*** Records for this exercise

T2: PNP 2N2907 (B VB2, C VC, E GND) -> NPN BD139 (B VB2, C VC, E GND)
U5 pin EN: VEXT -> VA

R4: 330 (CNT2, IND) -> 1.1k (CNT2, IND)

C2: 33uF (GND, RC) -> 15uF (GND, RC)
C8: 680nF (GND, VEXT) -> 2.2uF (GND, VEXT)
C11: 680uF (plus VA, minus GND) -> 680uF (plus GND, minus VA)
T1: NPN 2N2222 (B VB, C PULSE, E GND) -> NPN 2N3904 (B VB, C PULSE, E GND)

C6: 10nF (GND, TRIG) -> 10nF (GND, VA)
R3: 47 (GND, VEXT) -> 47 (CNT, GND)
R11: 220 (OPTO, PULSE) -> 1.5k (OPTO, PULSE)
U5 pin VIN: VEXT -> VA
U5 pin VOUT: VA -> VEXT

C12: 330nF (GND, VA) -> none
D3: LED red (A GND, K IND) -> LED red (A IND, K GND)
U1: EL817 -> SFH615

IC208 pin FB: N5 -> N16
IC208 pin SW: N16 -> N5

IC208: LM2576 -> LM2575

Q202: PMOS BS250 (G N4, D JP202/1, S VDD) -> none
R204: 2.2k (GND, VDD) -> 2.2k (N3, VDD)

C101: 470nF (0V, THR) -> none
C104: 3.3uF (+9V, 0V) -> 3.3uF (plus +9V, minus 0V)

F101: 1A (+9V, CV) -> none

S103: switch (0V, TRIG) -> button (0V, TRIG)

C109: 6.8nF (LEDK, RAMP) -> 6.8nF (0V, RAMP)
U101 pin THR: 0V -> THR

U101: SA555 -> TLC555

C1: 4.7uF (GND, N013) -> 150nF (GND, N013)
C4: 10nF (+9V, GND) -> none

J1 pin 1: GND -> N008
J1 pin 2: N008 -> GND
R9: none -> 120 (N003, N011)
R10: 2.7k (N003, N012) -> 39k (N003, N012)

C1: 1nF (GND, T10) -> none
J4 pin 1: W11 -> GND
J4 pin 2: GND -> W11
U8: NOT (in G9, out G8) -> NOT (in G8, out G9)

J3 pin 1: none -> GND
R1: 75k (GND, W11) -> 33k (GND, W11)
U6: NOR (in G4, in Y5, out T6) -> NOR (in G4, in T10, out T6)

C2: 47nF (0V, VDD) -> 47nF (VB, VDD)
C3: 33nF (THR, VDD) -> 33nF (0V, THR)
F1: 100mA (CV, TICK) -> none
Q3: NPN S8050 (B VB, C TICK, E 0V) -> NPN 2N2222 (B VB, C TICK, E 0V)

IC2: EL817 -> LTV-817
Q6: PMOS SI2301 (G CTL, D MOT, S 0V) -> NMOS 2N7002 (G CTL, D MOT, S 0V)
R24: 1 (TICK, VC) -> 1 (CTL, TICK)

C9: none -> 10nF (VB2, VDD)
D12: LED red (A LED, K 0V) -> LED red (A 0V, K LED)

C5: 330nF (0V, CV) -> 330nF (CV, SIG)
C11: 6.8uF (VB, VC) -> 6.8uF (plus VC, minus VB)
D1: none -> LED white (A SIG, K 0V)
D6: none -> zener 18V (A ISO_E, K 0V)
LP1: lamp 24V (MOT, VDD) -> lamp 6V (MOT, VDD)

******

What you will do: For this exercise, output the entries above exactly as written.

Answer to the exercise:
T2: PNP 2N2907 (B VB2, C VC, E GND) -> NPN BD139 (B VB2, C VC, E GND)
U5 pin EN: VEXT -> VA

R4: 330 (CNT2, IND) -> 1.1k (CNT2, IND)

C2: 33uF (GND, RC) -> 15uF (GND, RC)
C8: 680nF (GND, VEXT) -> 2.2uF (GND, VEXT)
C11: 680uF (plus VA, minus GND) -> 680uF (plus GND, minus VA)
T1: NPN 2N2222 (B VB, C PULSE, E GND) -> NPN 2N3904 (B VB, C PULSE, E GND)

C6: 10nF (GND, TRIG) -> 10nF (GND, VA)
R3: 47 (GND, VEXT) -> 47 (CNT, GND)
R11: 220 (OPTO, PULSE) -> 1.5k (OPTO, PULSE)
U5 pin VIN: VEXT -> VA
U5 pin VOUT: VA -> VEXT

C12: 330nF (GND, VA) -> none
D3: LED red (A GND, K IND) -> LED red (A IND, K GND)
U1: EL817 -> SFH615

IC208 pin FB: N5 -> N16
IC208 pin SW: N16 -> N5

IC208: LM2576 -> LM2575

Q202: PMOS BS250 (G N4, D JP202/1, S VDD) -> none
R204: 2.2k (GND, VDD) -> 2.2k (N3, VDD)

C101: 470nF (0V, THR) -> none
C104: 3.3uF (+9V, 0V) -> 3.3uF (plus +9V, minus 0V)

F101: 1A (+9V, CV) -> none

S103: switch (0V, TRIG) -> button (0V, TRIG)

C109: 6.8nF (LEDK, RAMP) -> 6.8nF (0V, RAMP)
U101 pin THR: 0V -> THR

U101: SA555 -> TLC555

C1: 4.7uF (GND, N013) -> 150nF (GND, N013)
C4: 10nF (+9V, GND) -> none

J1 pin 1: GND -> N008
J1 pin 2: N008 -> GND
R9: none -> 120 (N003, N011)
R10: 2.7k (N003, N012) -> 39k (N003, N012)

C1: 1nF (GND, T10) -> none
J4 pin 1: W11 -> GND
J4 pin 2: GND -> W11
U8: NOT (in G9, out G8) -> NOT (in G8, out G9)

J3 pin 1: none -> GND
R1: 75k (GND, W11) -> 33k (GND, W11)
U6: NOR (in G4, in Y5, out T6) -> NOR (in G4, in T10, out T6)

C2: 47nF (0V, VDD) -> 47nF (VB, VDD)
C3: 33nF (THR, VDD) -> 33nF (0V, THR)
F1: 100mA (CV, TICK) -> none
Q3: NPN S8050 (B VB, C TICK, E 0V) -> NPN 2N2222 (B VB, C TICK, E 0V)

IC2: EL817 -> LTV-817
Q6: PMOS SI2301 (G CTL, D MOT, S 0V) -> NMOS 2N7002 (G CTL, D MOT, S 0V)
R24: 1 (TICK, VC) -> 1 (CTL, TICK)

C9: none -> 10nF (VB2, VDD)
D12: LED red (A LED, K 0V) -> LED red (A 0V, K LED)

C5: 330nF (0V, CV) -> 330nF (CV, SIG)
C11: 6.8uF (VB, VC) -> 6.8uF (plus VC, minus VB)
D1: none -> LED white (A SIG, K 0V)
D6: none -> zener 18V (A ISO_E, K 0V)
LP1: lamp 24V (MOT, VDD) -> lamp 6V (MOT, VDD)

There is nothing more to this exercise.